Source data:

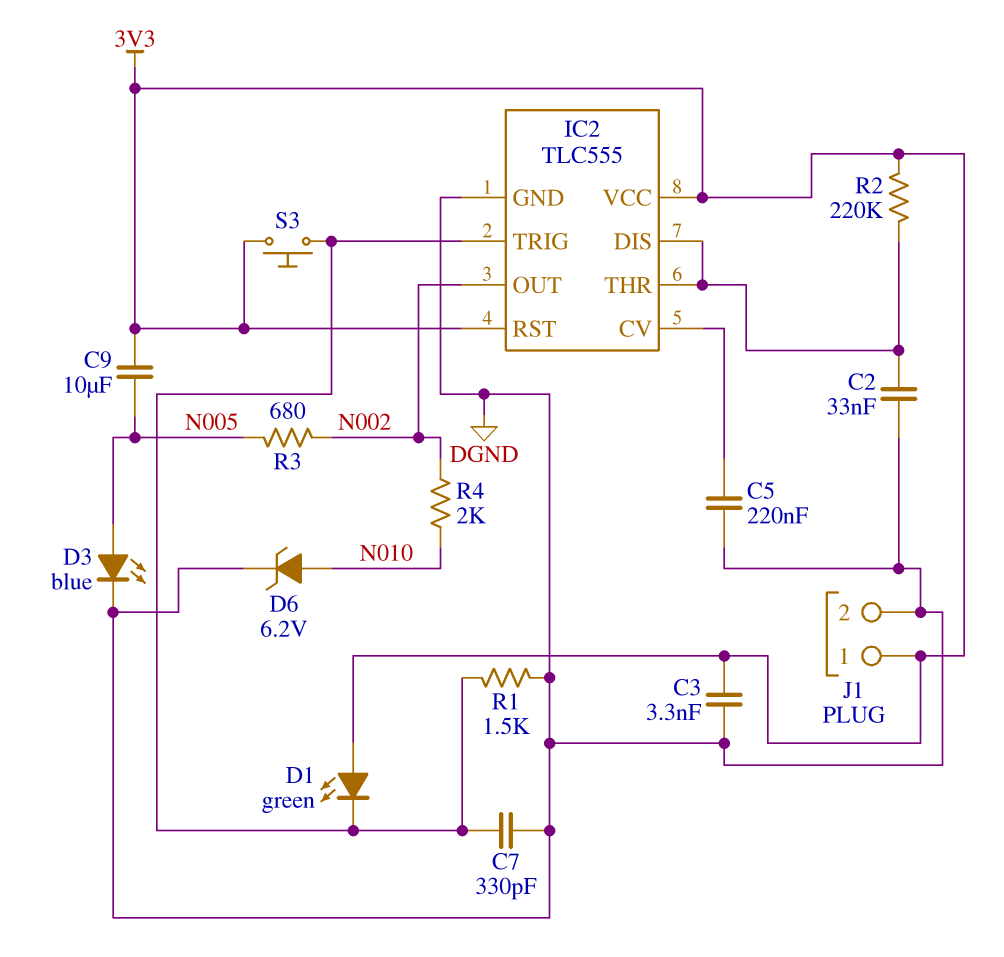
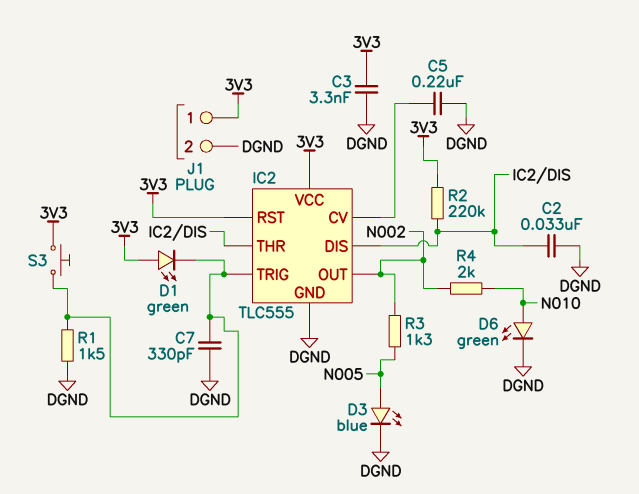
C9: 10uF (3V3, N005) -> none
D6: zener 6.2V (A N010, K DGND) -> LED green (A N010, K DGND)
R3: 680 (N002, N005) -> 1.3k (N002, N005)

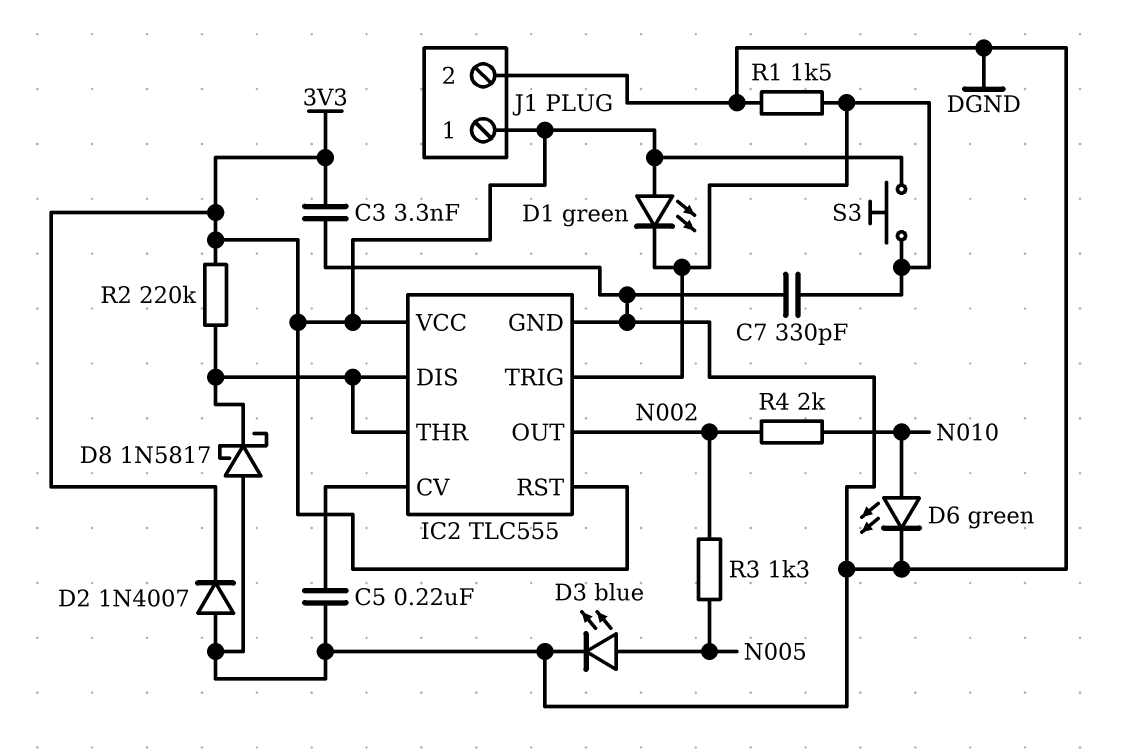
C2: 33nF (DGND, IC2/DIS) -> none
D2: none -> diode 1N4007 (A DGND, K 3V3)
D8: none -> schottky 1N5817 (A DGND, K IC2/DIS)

EXERCISE OBJECTIVE =
Your copy should match the data exactly, apart from the images, which are dropped.

SOLUTION TO THIS TASK =
C9: 10uF (3V3, N005) -> none
D6: zener 6.2V (A N010, K DGND) -> LED green (A N010, K DGND)
R3: 680 (N002, N005) -> 1.3k (N002, N005)

C2: 33nF (DGND, IC2/DIS) -> none
D2: none -> diode 1N4007 (A DGND, K 3V3)
D8: none -> schottky 1N5817 (A DGND, K IC2/DIS)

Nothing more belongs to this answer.